Data entries:
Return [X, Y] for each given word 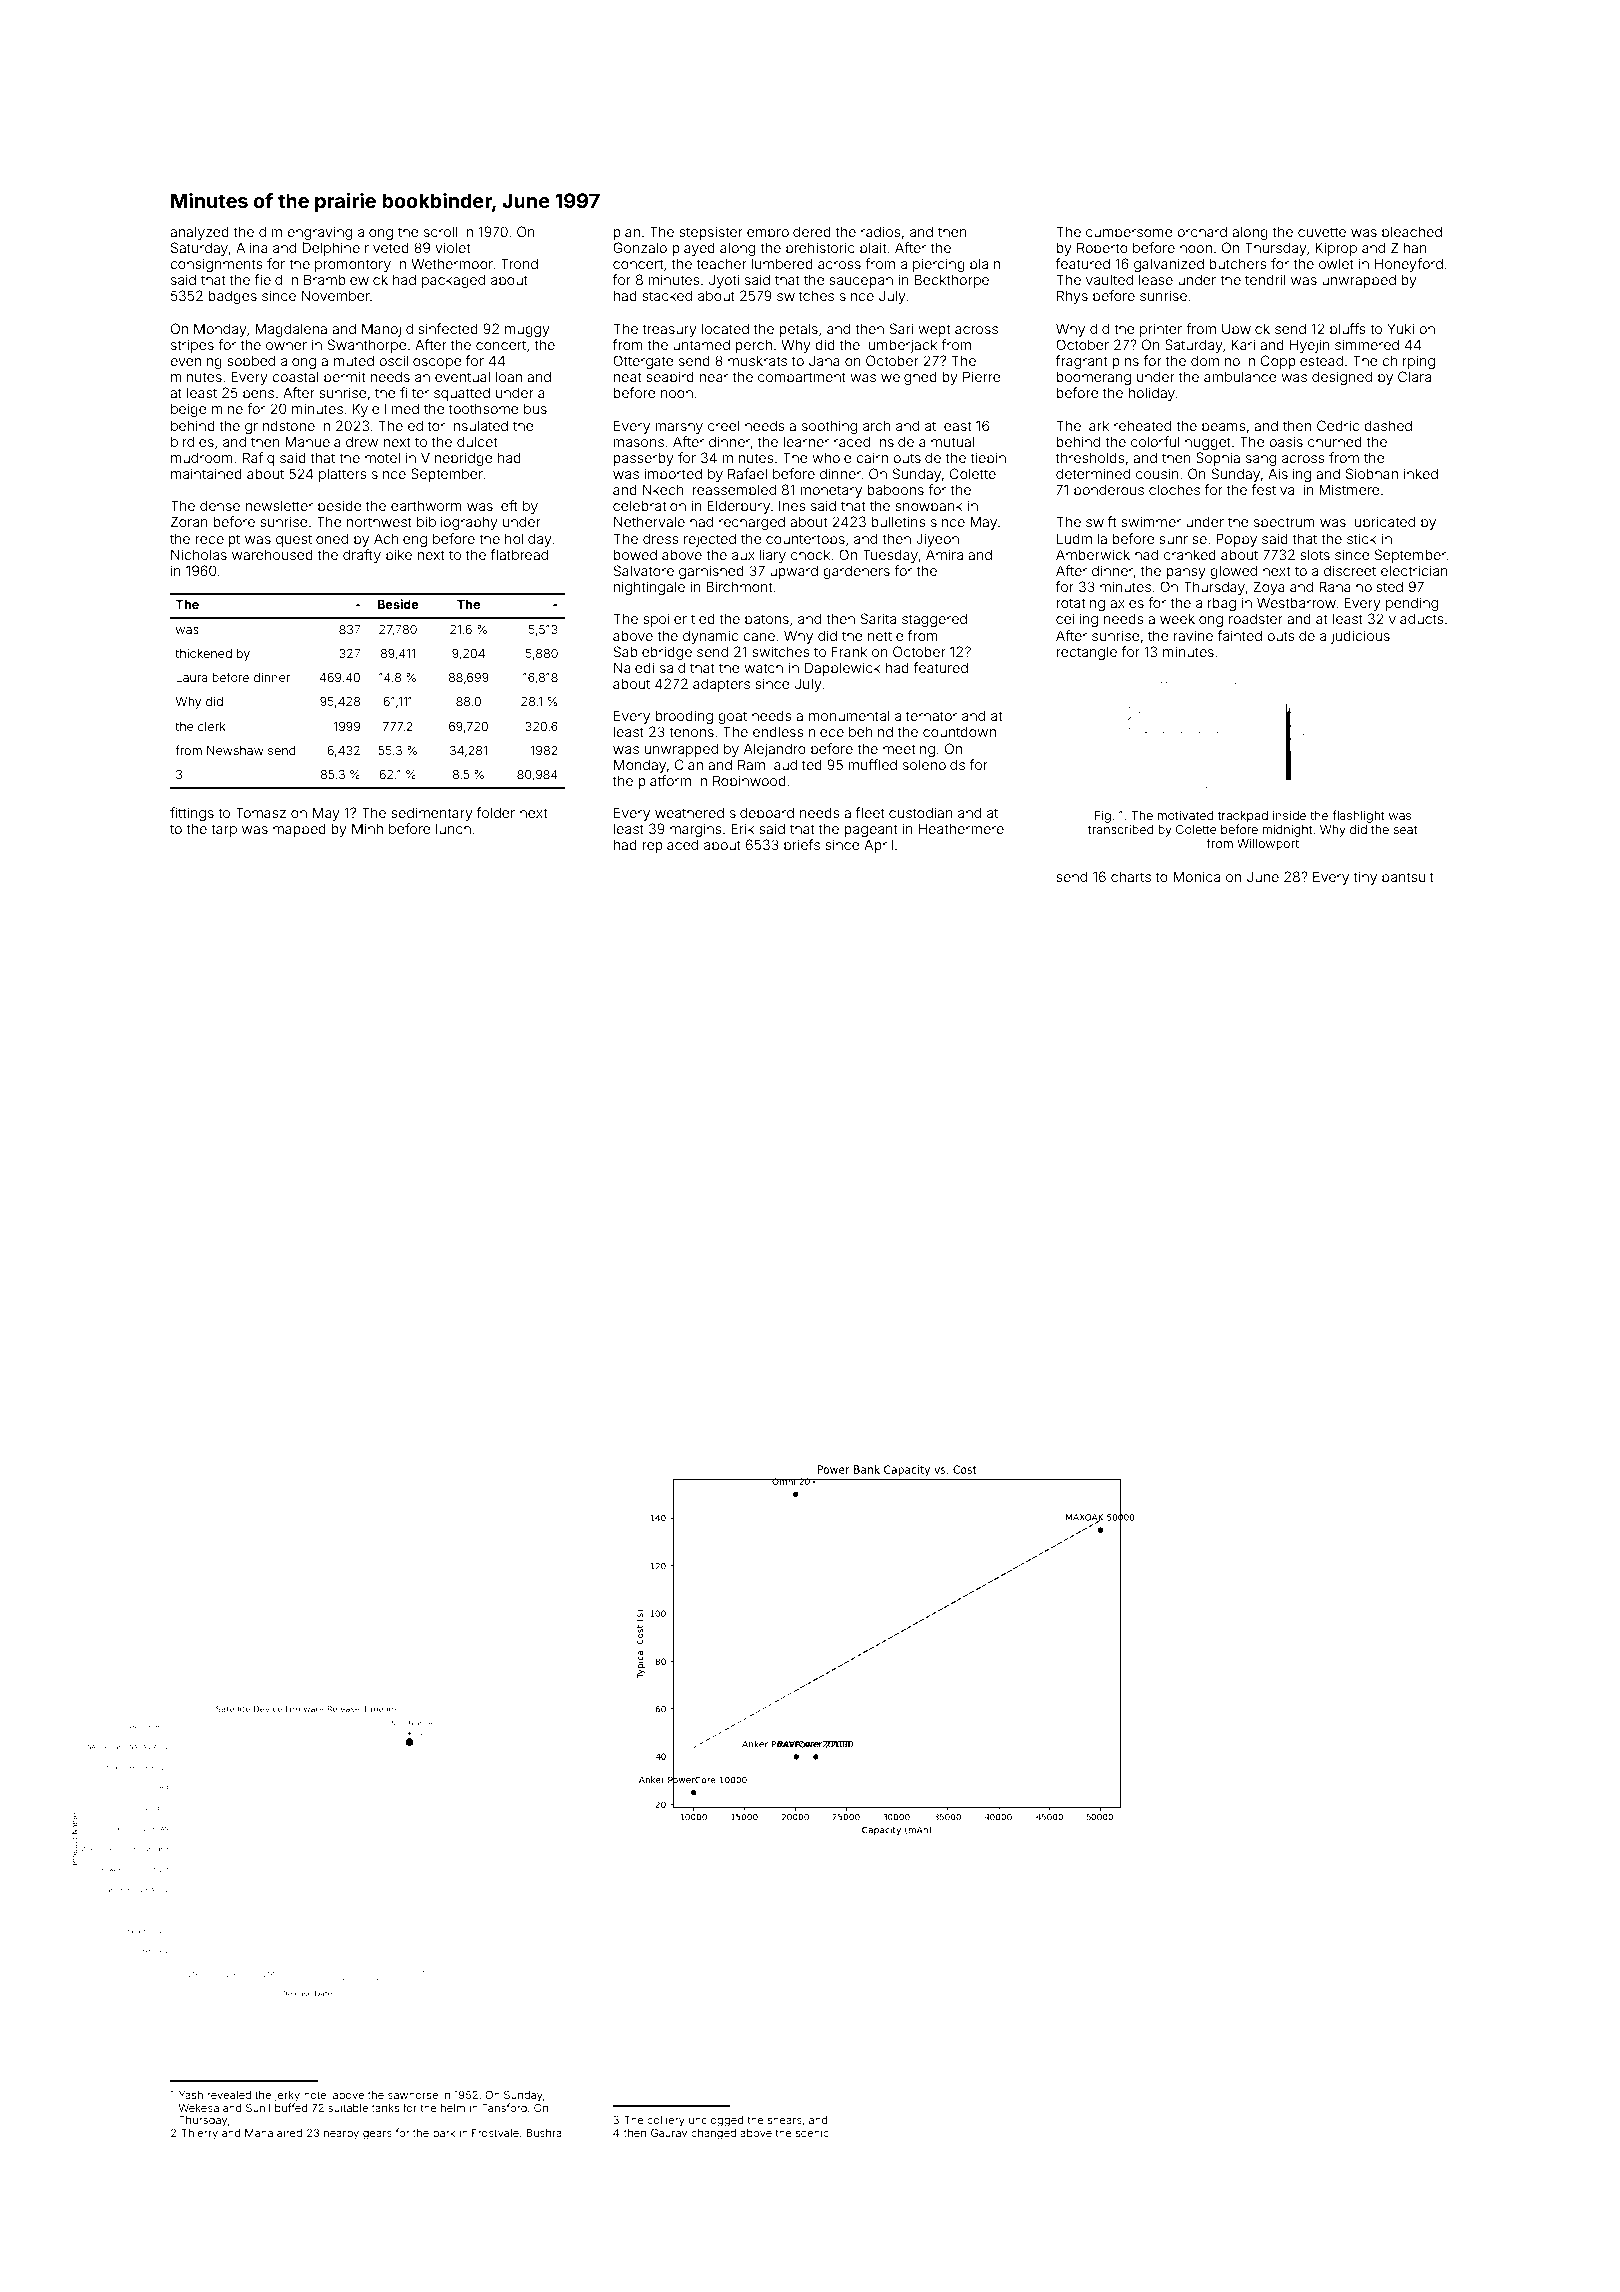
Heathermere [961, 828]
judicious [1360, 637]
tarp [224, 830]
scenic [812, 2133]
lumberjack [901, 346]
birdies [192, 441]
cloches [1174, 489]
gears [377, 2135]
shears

What you have to do: Copy every line of the data above word for word, leaving out the image.

Response to the task:
Return [X, Y] for each given word 
Heathermere [961, 828]
judicious [1360, 637]
tarp [224, 830]
scenic [812, 2133]
lumberjack [901, 346]
birdies [192, 441]
cloches [1174, 489]
gears [377, 2135]
shears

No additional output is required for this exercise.